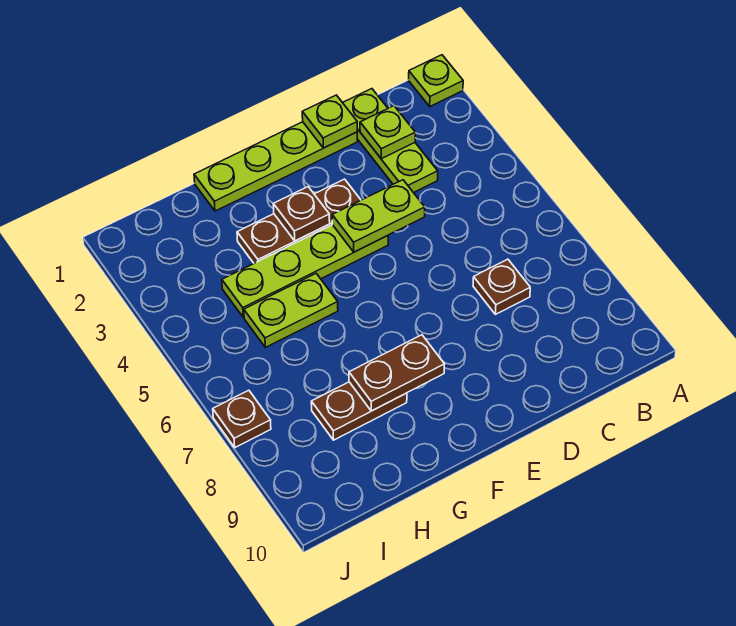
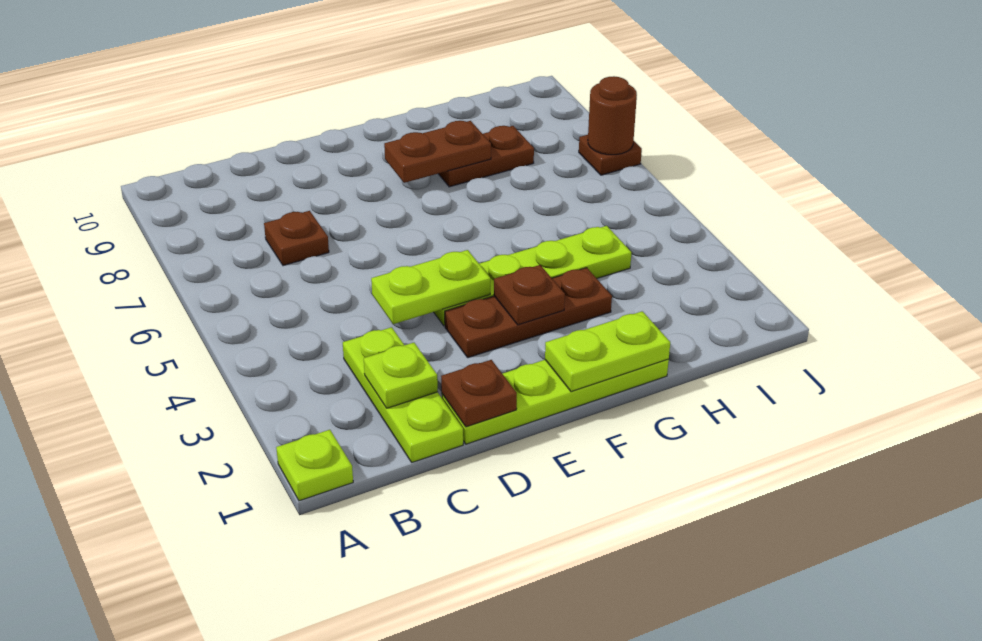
lime plate D1 level 2 -> brown plate D1 level 2
lime plate G5:H5 level 1 -> lime plate F1:G1 level 2
none -> brown round brick J7 level 2

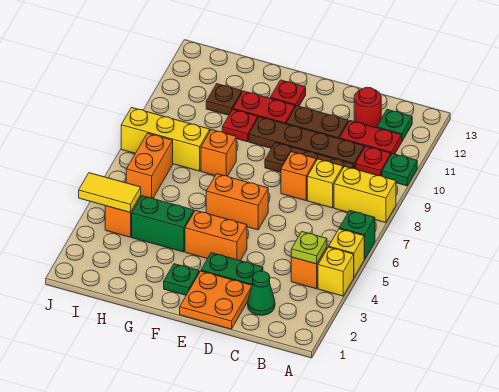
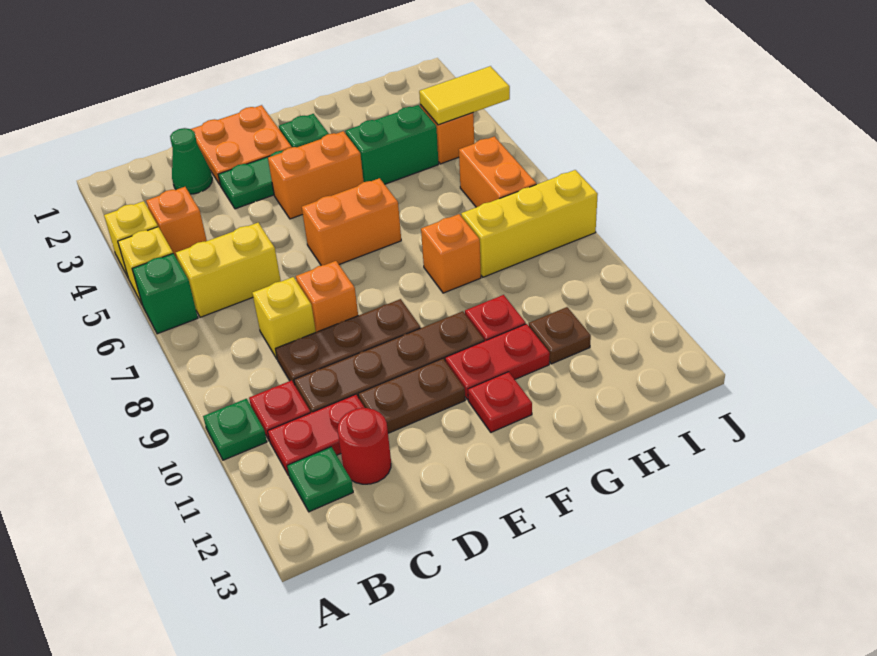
yellow brick A8:B8 level 1 -> yellow brick B6:C6 level 1
lime plate B4 level 2 -> none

- _Requirement_
The records above are to be duplicated exactly, pictures left out.

- _Task response_
lime plate D1 level 2 -> brown plate D1 level 2
lime plate G5:H5 level 1 -> lime plate F1:G1 level 2
none -> brown round brick J7 level 2

yellow brick A8:B8 level 1 -> yellow brick B6:C6 level 1
lime plate B4 level 2 -> none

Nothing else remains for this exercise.